### TASK PROMPT
Please output exactly the part of the records below that opens with the line containing "yellow carton [325,94,400,229]" and closes with the line containing "camera: 10 degrees right, 5 degrees down", both lines included, and nothing else.
#### EXERCISE DATA
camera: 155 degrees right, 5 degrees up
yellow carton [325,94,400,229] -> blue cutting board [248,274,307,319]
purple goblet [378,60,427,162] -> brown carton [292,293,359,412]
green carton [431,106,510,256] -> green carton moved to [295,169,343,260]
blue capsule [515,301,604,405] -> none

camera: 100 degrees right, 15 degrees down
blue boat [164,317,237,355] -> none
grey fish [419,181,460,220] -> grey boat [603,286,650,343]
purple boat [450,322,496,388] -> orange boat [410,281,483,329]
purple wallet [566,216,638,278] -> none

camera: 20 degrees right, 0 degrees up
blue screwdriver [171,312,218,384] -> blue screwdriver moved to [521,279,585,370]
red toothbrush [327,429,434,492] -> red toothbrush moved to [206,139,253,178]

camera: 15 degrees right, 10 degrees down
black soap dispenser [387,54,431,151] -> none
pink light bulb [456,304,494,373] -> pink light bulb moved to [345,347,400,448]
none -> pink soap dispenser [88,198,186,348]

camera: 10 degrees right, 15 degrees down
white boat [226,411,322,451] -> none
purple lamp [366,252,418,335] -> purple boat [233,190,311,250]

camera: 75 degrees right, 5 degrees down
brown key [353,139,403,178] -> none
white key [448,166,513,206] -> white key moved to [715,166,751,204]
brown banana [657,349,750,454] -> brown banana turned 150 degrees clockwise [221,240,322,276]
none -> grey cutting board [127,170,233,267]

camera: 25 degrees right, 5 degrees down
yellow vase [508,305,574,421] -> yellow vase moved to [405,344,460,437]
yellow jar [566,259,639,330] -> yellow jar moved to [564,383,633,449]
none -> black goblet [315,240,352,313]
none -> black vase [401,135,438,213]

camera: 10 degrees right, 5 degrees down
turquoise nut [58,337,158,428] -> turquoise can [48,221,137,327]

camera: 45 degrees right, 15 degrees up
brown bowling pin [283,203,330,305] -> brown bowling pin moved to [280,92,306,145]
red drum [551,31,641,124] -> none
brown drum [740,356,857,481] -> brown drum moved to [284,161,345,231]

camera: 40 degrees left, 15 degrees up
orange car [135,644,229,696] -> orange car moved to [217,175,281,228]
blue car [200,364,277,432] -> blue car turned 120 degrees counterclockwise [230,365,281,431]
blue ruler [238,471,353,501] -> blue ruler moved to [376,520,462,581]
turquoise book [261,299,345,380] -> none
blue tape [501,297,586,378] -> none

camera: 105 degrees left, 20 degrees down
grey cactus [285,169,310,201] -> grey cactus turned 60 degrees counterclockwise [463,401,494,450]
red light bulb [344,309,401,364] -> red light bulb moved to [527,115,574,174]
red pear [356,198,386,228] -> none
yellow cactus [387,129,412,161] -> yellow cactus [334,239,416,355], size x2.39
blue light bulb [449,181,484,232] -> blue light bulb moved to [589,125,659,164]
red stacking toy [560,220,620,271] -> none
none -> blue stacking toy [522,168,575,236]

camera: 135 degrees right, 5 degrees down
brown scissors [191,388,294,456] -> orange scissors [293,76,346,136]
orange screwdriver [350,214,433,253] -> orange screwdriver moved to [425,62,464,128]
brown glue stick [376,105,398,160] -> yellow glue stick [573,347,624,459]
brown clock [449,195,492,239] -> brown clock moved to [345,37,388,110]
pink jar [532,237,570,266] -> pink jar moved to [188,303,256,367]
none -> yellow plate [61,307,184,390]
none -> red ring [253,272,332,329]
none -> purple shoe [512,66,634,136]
########
### PROBLEM SOLUTION
yellow carton [325,94,400,229] -> blue cutting board [248,274,307,319]
purple goblet [378,60,427,162] -> brown carton [292,293,359,412]
green carton [431,106,510,256] -> green carton moved to [295,169,343,260]
blue capsule [515,301,604,405] -> none

camera: 100 degrees right, 15 degrees down
blue boat [164,317,237,355] -> none
grey fish [419,181,460,220] -> grey boat [603,286,650,343]
purple boat [450,322,496,388] -> orange boat [410,281,483,329]
purple wallet [566,216,638,278] -> none

camera: 20 degrees right, 0 degrees up
blue screwdriver [171,312,218,384] -> blue screwdriver moved to [521,279,585,370]
red toothbrush [327,429,434,492] -> red toothbrush moved to [206,139,253,178]

camera: 15 degrees right, 10 degrees down
black soap dispenser [387,54,431,151] -> none
pink light bulb [456,304,494,373] -> pink light bulb moved to [345,347,400,448]
none -> pink soap dispenser [88,198,186,348]

camera: 10 degrees right, 15 degrees down
white boat [226,411,322,451] -> none
purple lamp [366,252,418,335] -> purple boat [233,190,311,250]

camera: 75 degrees right, 5 degrees down
brown key [353,139,403,178] -> none
white key [448,166,513,206] -> white key moved to [715,166,751,204]
brown banana [657,349,750,454] -> brown banana turned 150 degrees clockwise [221,240,322,276]
none -> grey cutting board [127,170,233,267]

camera: 25 degrees right, 5 degrees down
yellow vase [508,305,574,421] -> yellow vase moved to [405,344,460,437]
yellow jar [566,259,639,330] -> yellow jar moved to [564,383,633,449]
none -> black goblet [315,240,352,313]
none -> black vase [401,135,438,213]

camera: 10 degrees right, 5 degrees down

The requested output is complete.